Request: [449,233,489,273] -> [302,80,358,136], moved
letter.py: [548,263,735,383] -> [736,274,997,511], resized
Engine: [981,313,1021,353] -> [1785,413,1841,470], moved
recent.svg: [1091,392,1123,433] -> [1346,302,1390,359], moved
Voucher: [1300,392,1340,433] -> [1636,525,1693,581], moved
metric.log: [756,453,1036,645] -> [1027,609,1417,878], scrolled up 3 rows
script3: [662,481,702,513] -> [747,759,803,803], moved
-------
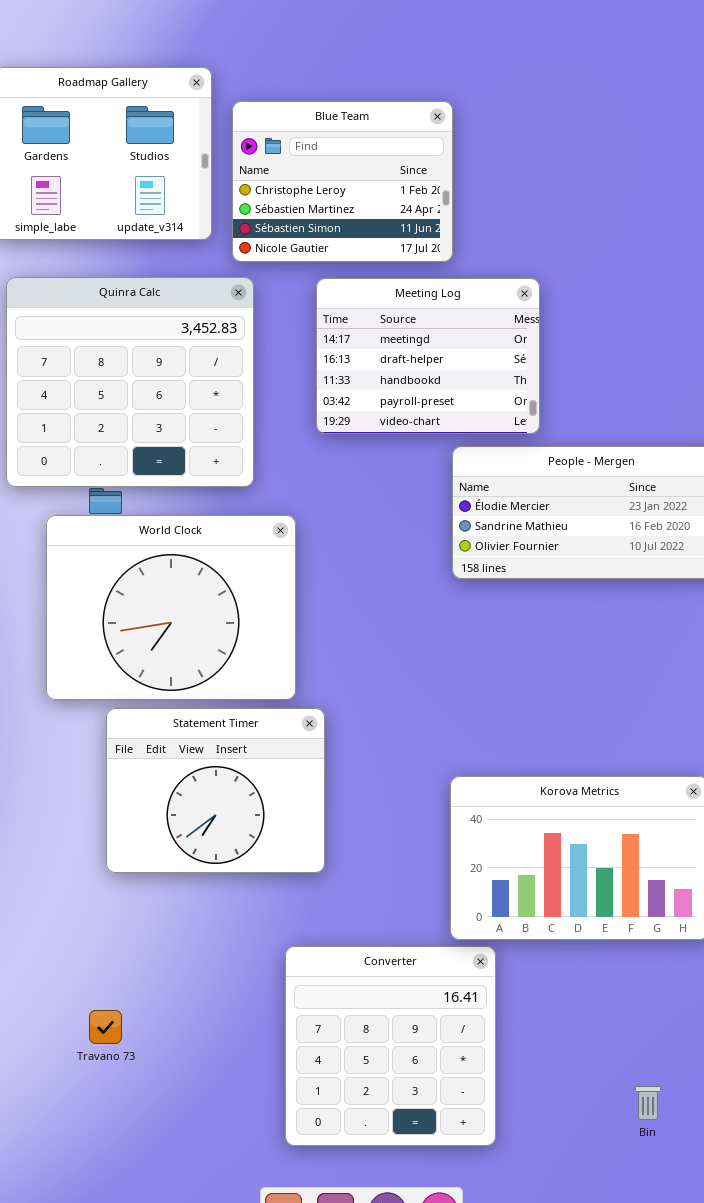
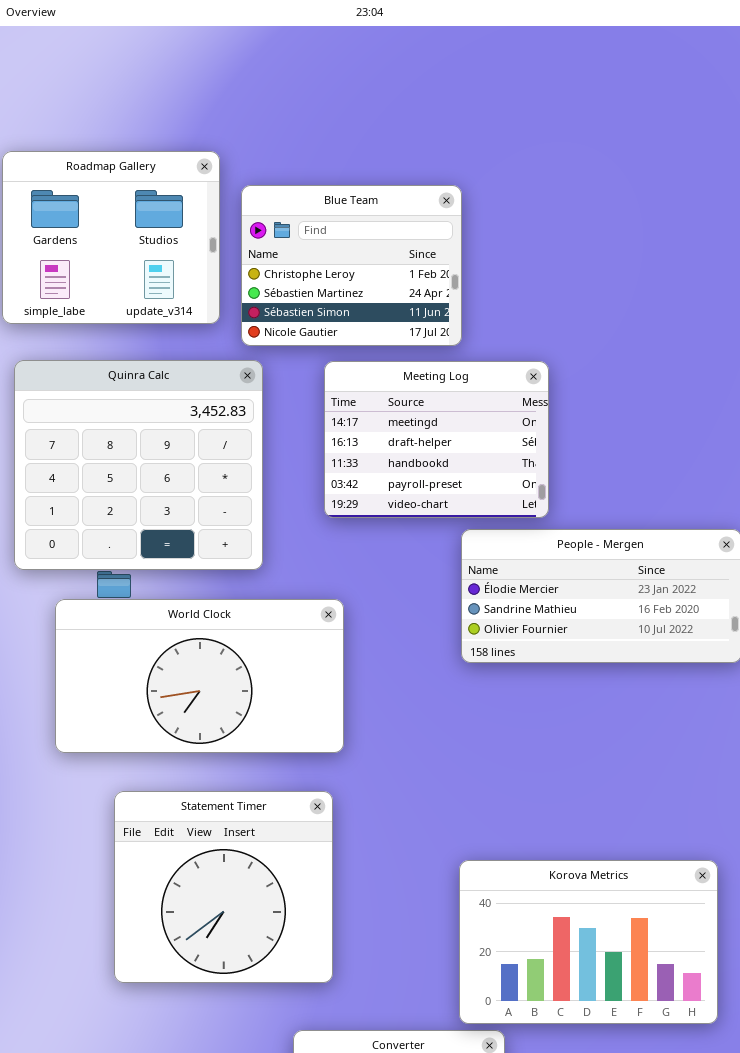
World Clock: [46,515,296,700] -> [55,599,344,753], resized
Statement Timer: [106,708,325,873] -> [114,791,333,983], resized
-------
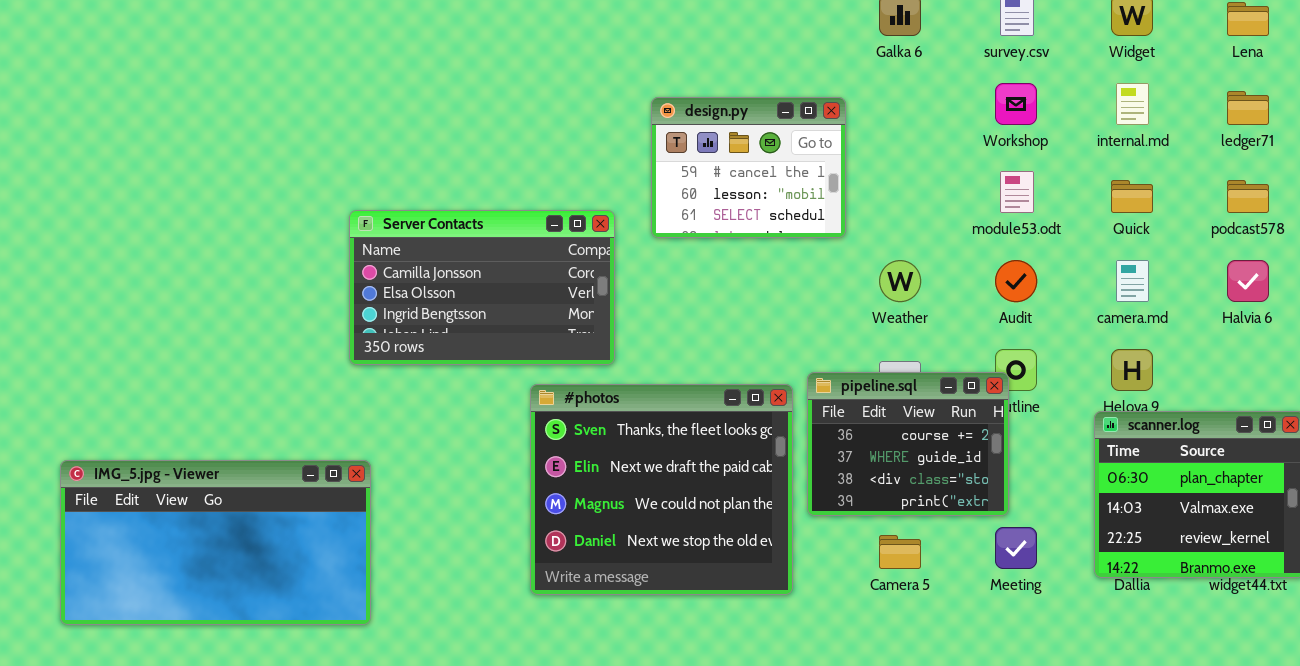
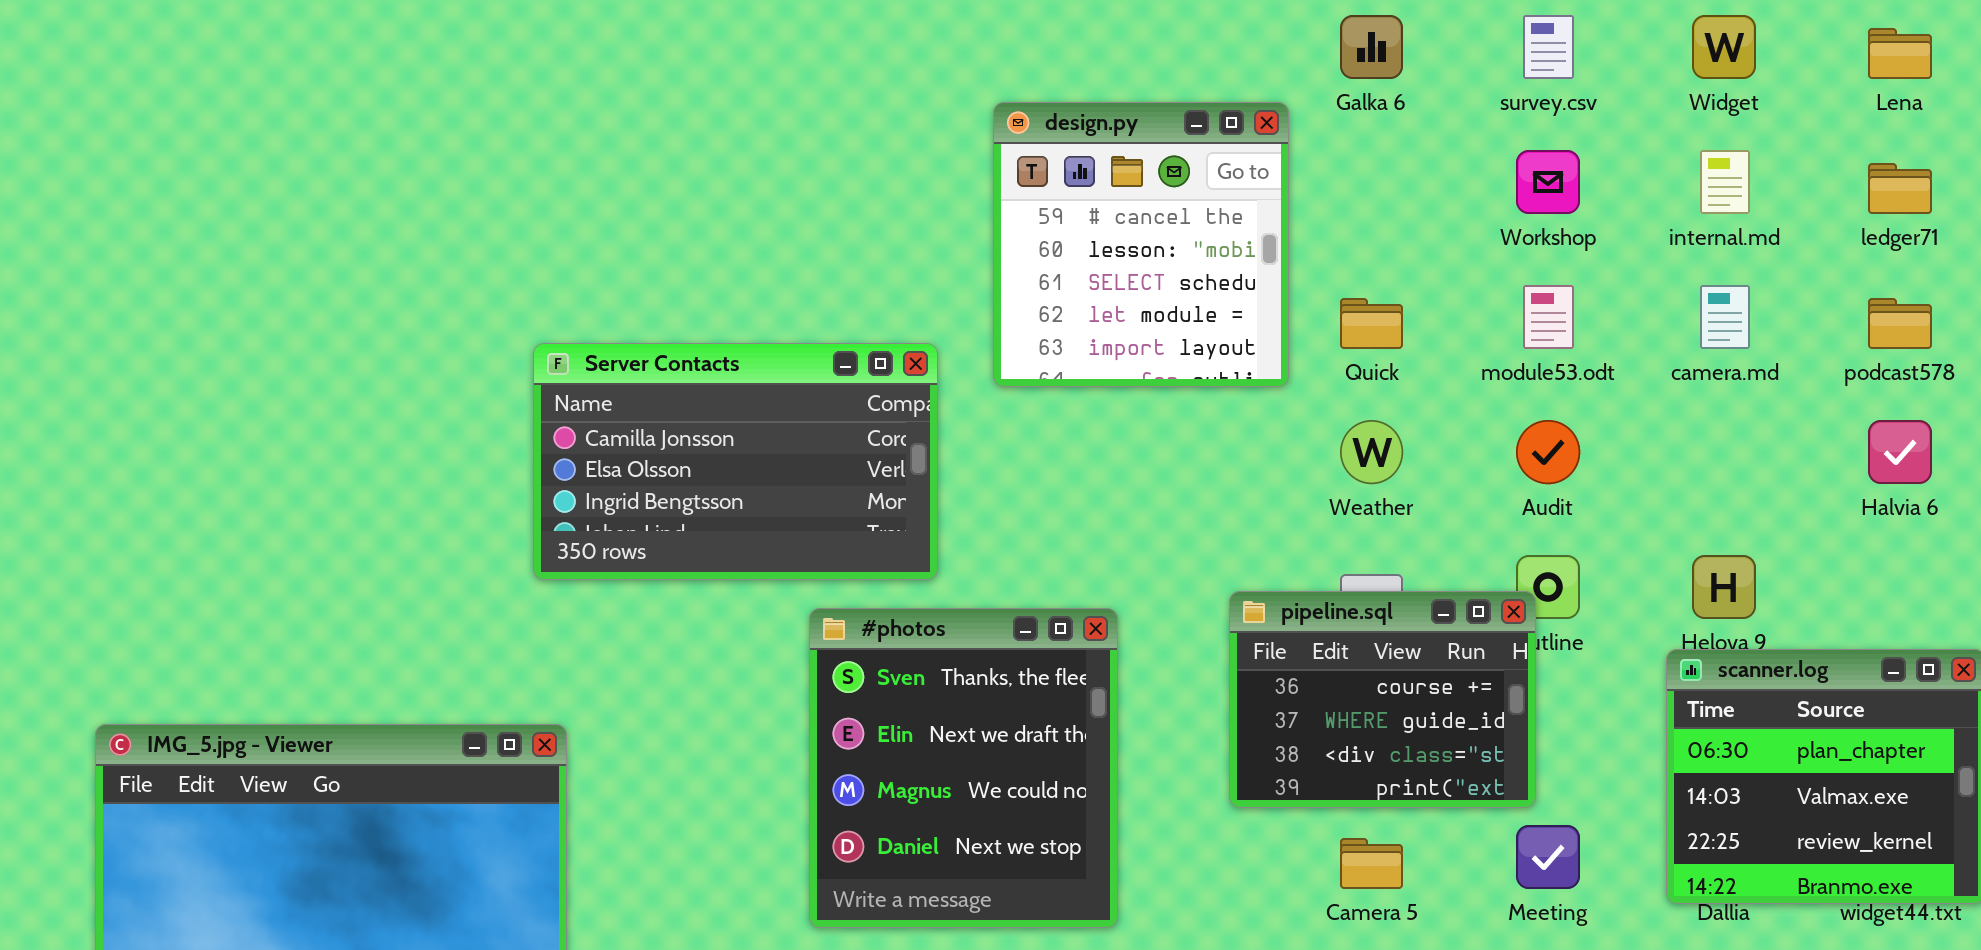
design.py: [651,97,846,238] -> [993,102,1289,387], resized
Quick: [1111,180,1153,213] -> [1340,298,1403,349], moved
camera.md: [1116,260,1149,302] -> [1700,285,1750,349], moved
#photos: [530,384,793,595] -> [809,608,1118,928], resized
-------
Copy each line of the listing in which the word "resized" can be found.

(SOLUTION FOR THIS EXERCISE):
letter.py: [548,263,735,383] -> [736,274,997,511], resized
World Clock: [46,515,296,700] -> [55,599,344,753], resized
Statement Timer: [106,708,325,873] -> [114,791,333,983], resized
design.py: [651,97,846,238] -> [993,102,1289,387], resized
#photos: [530,384,793,595] -> [809,608,1118,928], resized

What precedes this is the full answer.